■ PROBLEM TO WORK ON ■
Could you copy every record exactly as it appears?

[Dataset excerpts]
********

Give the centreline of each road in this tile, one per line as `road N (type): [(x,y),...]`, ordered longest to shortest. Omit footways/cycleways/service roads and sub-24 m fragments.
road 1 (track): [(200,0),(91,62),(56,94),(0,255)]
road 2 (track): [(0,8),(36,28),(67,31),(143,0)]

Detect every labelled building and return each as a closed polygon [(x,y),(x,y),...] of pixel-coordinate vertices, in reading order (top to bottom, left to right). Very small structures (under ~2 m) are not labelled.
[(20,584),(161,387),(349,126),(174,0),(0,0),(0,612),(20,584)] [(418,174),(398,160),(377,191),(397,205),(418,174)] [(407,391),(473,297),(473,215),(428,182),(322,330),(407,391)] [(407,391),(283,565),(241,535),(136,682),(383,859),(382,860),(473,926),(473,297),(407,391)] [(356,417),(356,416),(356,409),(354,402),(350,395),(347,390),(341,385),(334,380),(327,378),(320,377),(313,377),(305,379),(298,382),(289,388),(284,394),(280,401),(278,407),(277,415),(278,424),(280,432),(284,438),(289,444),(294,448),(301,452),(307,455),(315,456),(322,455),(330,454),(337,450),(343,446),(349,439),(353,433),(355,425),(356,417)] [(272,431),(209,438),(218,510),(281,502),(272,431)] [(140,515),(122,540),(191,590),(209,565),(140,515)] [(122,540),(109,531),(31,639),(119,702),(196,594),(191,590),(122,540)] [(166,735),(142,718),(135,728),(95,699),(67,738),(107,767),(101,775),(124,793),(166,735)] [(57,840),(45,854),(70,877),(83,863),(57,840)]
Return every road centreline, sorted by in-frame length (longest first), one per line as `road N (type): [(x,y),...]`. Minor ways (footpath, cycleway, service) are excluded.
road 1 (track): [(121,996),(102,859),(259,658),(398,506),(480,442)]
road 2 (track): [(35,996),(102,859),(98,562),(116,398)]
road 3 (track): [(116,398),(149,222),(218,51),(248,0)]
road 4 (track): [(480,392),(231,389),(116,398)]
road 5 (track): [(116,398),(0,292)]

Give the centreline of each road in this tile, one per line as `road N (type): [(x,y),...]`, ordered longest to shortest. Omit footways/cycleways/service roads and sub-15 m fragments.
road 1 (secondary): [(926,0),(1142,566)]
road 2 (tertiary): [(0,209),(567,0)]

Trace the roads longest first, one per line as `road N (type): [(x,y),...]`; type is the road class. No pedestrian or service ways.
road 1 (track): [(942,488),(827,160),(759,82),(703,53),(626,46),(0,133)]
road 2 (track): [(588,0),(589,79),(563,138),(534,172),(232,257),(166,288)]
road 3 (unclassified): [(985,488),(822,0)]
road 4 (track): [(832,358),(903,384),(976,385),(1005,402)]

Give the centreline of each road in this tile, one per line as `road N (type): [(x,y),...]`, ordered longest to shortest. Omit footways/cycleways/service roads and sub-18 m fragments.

********

■ EXPECTED ANSWER ■
Give the centreline of each road in this tile, one per line as `road N (type): [(x,y),...]`, ordered longest to shortest. Omit footways/cycleways/service roads and sub-24 m fragments.
road 1 (track): [(200,0),(91,62),(56,94),(0,255)]
road 2 (track): [(0,8),(36,28),(67,31),(143,0)]

Detect every labelled building and return each as a closed polygon [(x,y),(x,y),...] of pixel-coordinate vertices, in reading order (top to bottom, left to right). Very small structures (under ~2 m) are not labelled.
[(20,584),(161,387),(349,126),(174,0),(0,0),(0,612),(20,584)] [(418,174),(398,160),(377,191),(397,205),(418,174)] [(407,391),(473,297),(473,215),(428,182),(322,330),(407,391)] [(407,391),(283,565),(241,535),(136,682),(383,859),(382,860),(473,926),(473,297),(407,391)] [(356,417),(356,416),(356,409),(354,402),(350,395),(347,390),(341,385),(334,380),(327,378),(320,377),(313,377),(305,379),(298,382),(289,388),(284,394),(280,401),(278,407),(277,415),(278,424),(280,432),(284,438),(289,444),(294,448),(301,452),(307,455),(315,456),(322,455),(330,454),(337,450),(343,446),(349,439),(353,433),(355,425),(356,417)] [(272,431),(209,438),(218,510),(281,502),(272,431)] [(140,515),(122,540),(191,590),(209,565),(140,515)] [(122,540),(109,531),(31,639),(119,702),(196,594),(191,590),(122,540)] [(166,735),(142,718),(135,728),(95,699),(67,738),(107,767),(101,775),(124,793),(166,735)] [(57,840),(45,854),(70,877),(83,863),(57,840)]
Return every road centreline, sorted by in-frame length (longest first), one per line as `road N (type): [(x,y),...]`. Minor ways (footpath, cycleway, service) are excluded.
road 1 (track): [(121,996),(102,859),(259,658),(398,506),(480,442)]
road 2 (track): [(35,996),(102,859),(98,562),(116,398)]
road 3 (track): [(116,398),(149,222),(218,51),(248,0)]
road 4 (track): [(480,392),(231,389),(116,398)]
road 5 (track): [(116,398),(0,292)]

Give the centreline of each road in this tile, one per line as `road N (type): [(x,y),...]`, ordered longest to shortest. Omit footways/cycleways/service roads and sub-15 m fragments.
road 1 (secondary): [(926,0),(1142,566)]
road 2 (tertiary): [(0,209),(567,0)]

Trace the roads longest first, one per line as `road N (type): [(x,y),...]`; type is the road class. No pedestrian or service ways.
road 1 (track): [(942,488),(827,160),(759,82),(703,53),(626,46),(0,133)]
road 2 (track): [(588,0),(589,79),(563,138),(534,172),(232,257),(166,288)]
road 3 (unclassified): [(985,488),(822,0)]
road 4 (track): [(832,358),(903,384),(976,385),(1005,402)]

Give the centreline of each road in this tile, one per line as `road N (type): [(x,y),...]`, ordered longest to shortest. Omit footways/cycleways/service roads and sub-18 m fragments.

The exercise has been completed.